Given information below:
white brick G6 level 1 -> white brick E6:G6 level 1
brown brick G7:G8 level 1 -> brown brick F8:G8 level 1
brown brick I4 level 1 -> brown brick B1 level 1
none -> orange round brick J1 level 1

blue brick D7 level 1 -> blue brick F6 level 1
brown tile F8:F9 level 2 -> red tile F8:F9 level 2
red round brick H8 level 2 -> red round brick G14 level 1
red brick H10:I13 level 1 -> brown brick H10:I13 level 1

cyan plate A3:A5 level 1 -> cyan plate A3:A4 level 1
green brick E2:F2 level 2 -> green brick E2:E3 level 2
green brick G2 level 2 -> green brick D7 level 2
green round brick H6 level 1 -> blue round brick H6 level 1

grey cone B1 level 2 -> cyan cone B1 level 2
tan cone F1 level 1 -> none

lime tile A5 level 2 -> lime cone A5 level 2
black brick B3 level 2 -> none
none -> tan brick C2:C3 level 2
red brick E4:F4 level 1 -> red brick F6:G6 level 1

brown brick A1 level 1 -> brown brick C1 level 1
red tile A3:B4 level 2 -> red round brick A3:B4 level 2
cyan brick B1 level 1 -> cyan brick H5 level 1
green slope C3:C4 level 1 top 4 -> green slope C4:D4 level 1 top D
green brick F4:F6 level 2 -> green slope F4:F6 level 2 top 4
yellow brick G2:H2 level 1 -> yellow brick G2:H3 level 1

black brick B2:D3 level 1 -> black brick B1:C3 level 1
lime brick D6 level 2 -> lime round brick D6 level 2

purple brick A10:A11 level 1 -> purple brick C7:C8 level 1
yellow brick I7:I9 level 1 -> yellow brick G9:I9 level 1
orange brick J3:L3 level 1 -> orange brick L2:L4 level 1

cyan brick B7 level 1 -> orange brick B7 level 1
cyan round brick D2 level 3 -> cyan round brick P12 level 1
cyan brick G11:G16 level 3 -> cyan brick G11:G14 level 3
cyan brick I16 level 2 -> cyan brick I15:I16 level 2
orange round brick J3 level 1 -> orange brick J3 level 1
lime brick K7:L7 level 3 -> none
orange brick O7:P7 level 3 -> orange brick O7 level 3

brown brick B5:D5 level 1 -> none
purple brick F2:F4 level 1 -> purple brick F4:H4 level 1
End of Given information.
Exercise directions
Restate the data verbatim through the "red brick H10:I13" line.

Task response
white brick G6 level 1 -> white brick E6:G6 level 1
brown brick G7:G8 level 1 -> brown brick F8:G8 level 1
brown brick I4 level 1 -> brown brick B1 level 1
none -> orange round brick J1 level 1

blue brick D7 level 1 -> blue brick F6 level 1
brown tile F8:F9 level 2 -> red tile F8:F9 level 2
red round brick H8 level 2 -> red round brick G14 level 1
red brick H10:I13 level 1 -> brown brick H10:I13 level 1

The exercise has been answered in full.